══ DATA PROVIDED

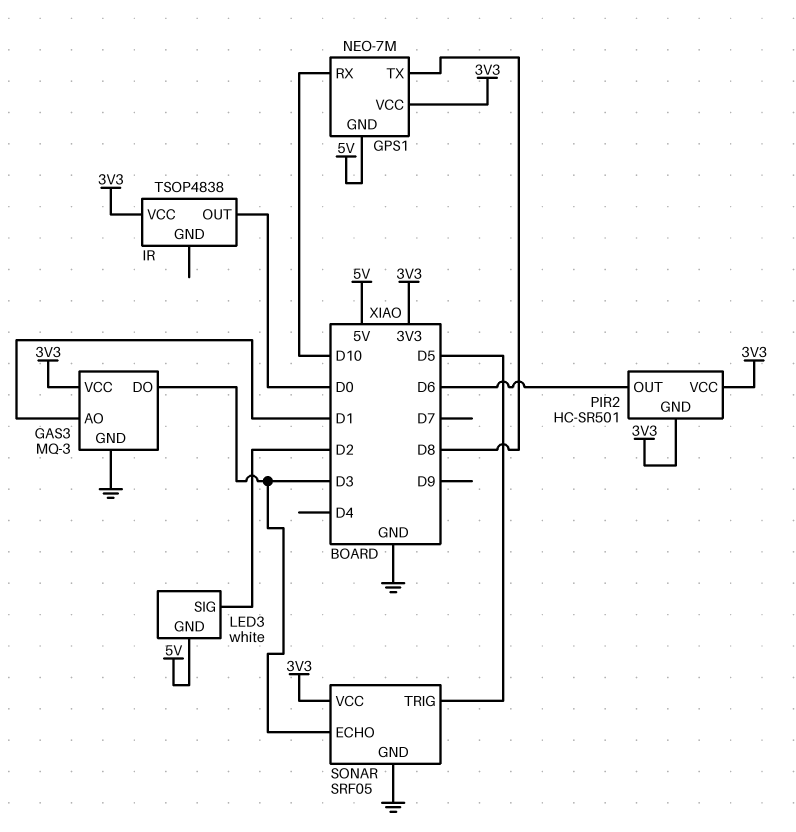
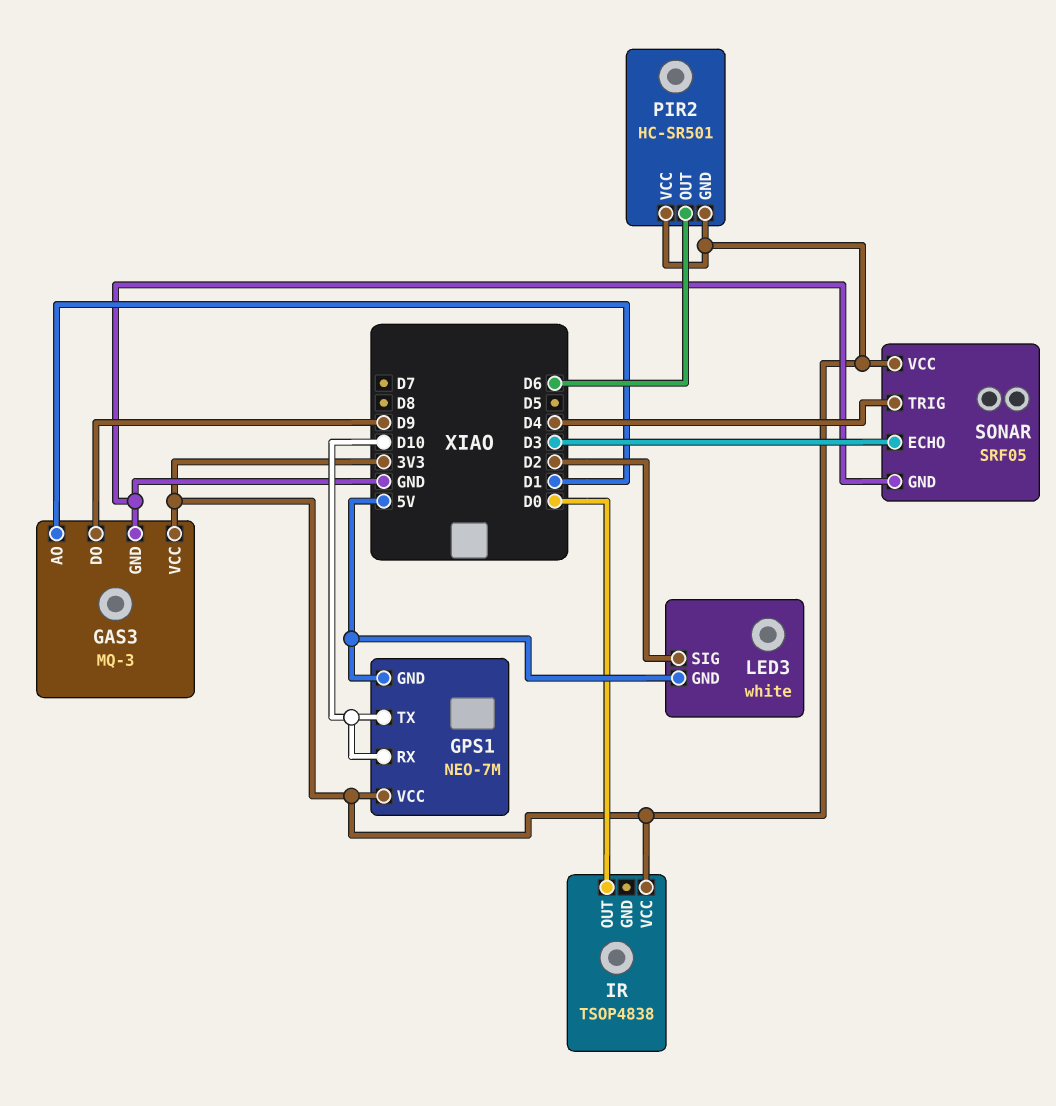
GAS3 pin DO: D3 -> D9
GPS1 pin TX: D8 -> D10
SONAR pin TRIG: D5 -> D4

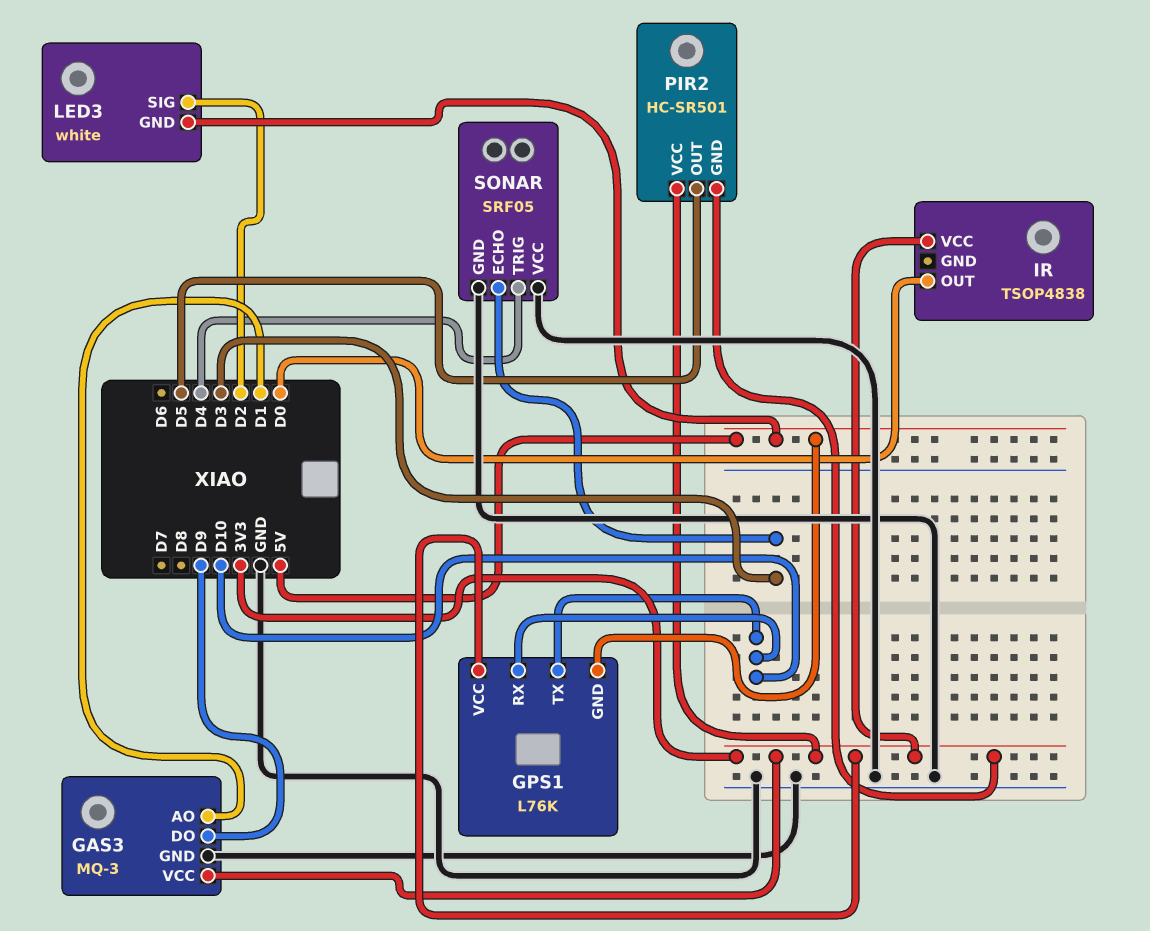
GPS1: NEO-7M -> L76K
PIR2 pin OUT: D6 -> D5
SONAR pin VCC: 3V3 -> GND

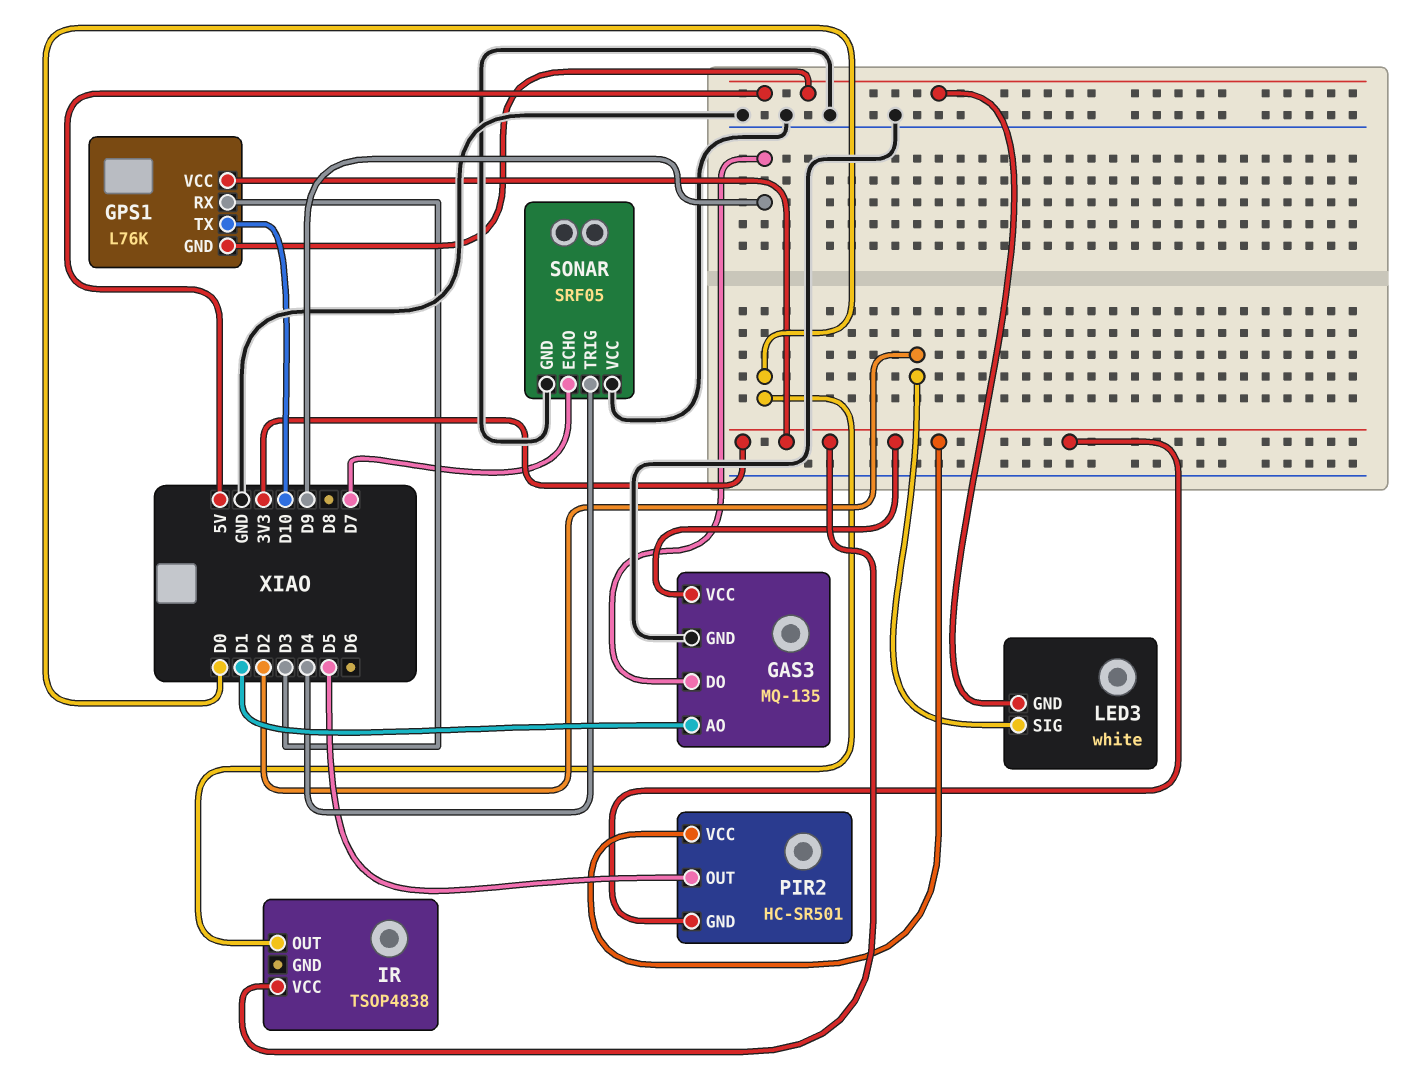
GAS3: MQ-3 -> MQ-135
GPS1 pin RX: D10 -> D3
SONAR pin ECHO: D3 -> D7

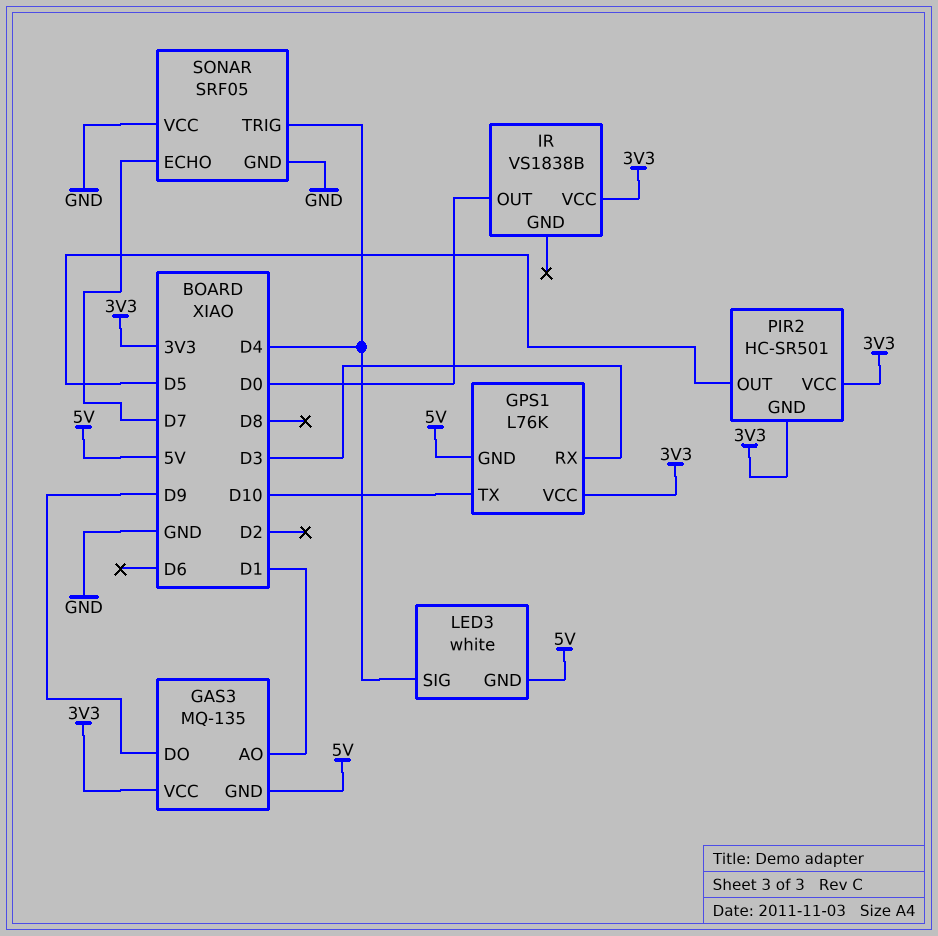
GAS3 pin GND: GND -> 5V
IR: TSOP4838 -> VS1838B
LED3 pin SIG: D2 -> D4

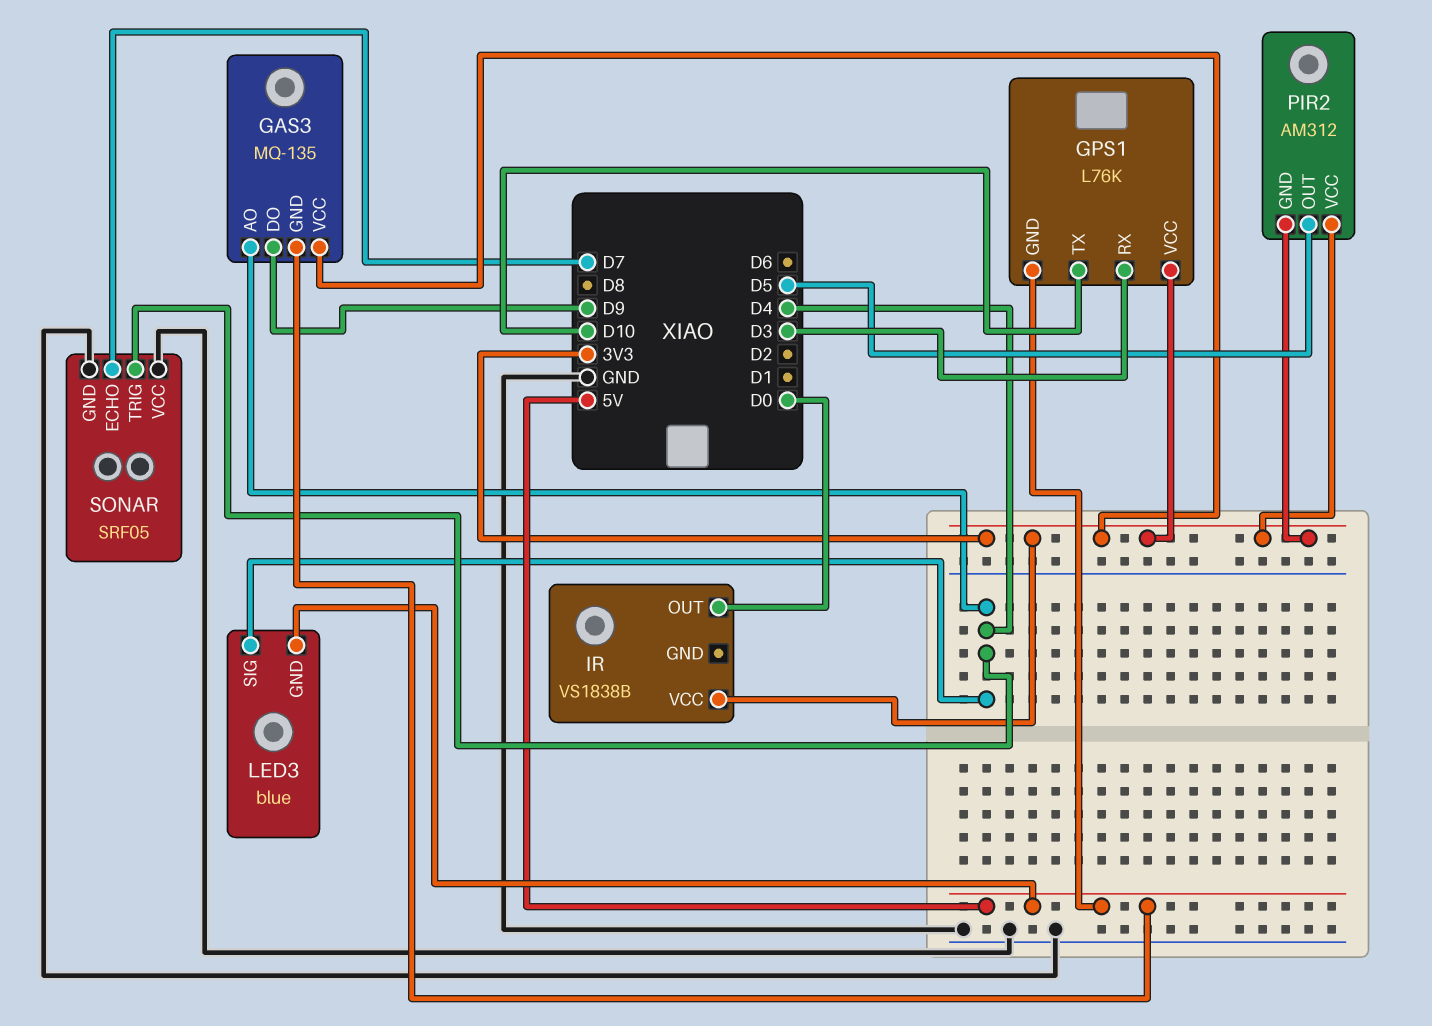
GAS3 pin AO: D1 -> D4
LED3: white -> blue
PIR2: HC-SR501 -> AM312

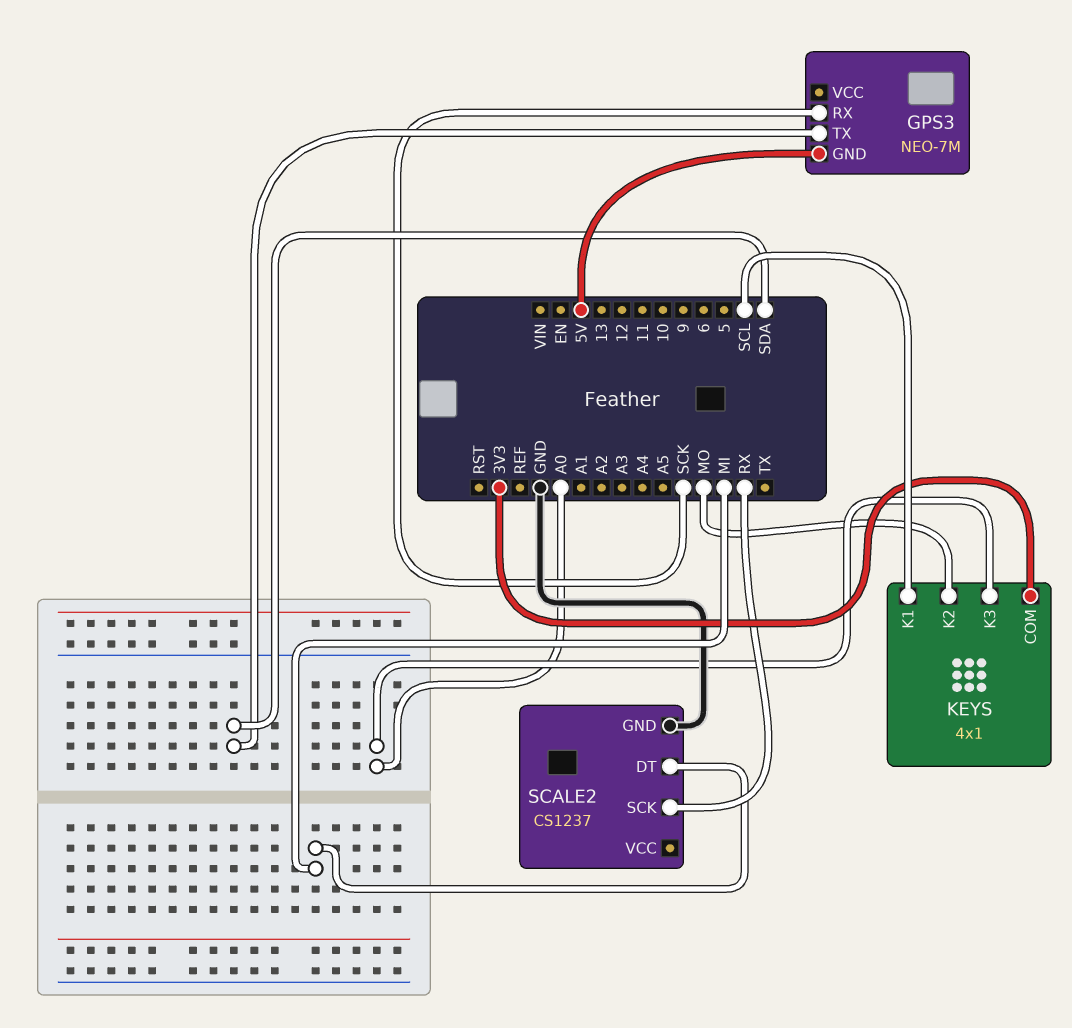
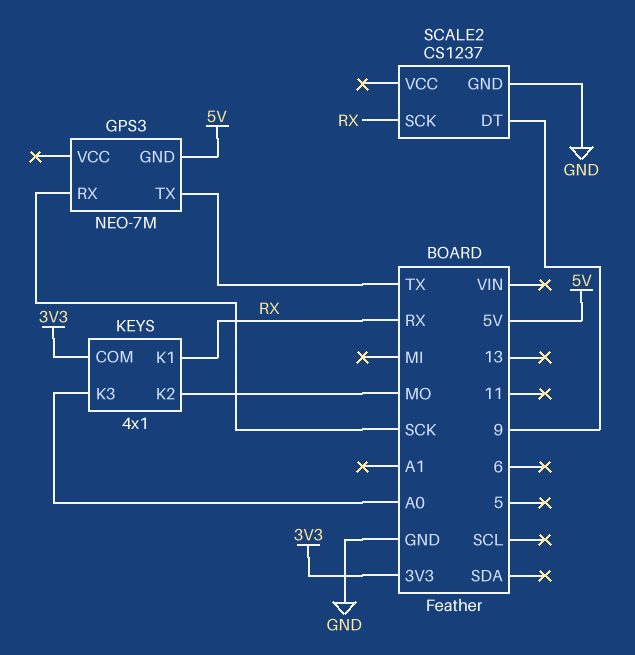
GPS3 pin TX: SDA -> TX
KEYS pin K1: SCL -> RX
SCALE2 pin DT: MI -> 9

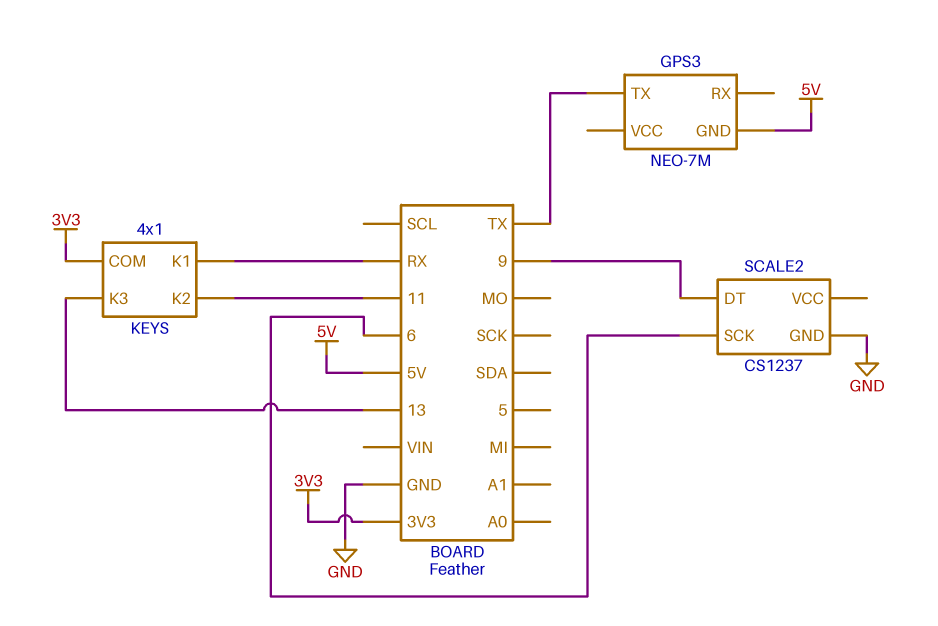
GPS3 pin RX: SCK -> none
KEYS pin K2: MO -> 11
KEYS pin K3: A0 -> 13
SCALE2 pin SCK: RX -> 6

════

## WORK INSTRUCTIONS
All of the records should be output exactly as they stand, with pictures omitted.

## SOLUTION TO THIS PROBLEM
GAS3 pin DO: D3 -> D9
GPS1 pin TX: D8 -> D10
SONAR pin TRIG: D5 -> D4

GPS1: NEO-7M -> L76K
PIR2 pin OUT: D6 -> D5
SONAR pin VCC: 3V3 -> GND

GAS3: MQ-3 -> MQ-135
GPS1 pin RX: D10 -> D3
SONAR pin ECHO: D3 -> D7

GAS3 pin GND: GND -> 5V
IR: TSOP4838 -> VS1838B
LED3 pin SIG: D2 -> D4

GAS3 pin AO: D1 -> D4
LED3: white -> blue
PIR2: HC-SR501 -> AM312

GPS3 pin TX: SDA -> TX
KEYS pin K1: SCL -> RX
SCALE2 pin DT: MI -> 9

GPS3 pin RX: SCK -> none
KEYS pin K2: MO -> 11
KEYS pin K3: A0 -> 13
SCALE2 pin SCK: RX -> 6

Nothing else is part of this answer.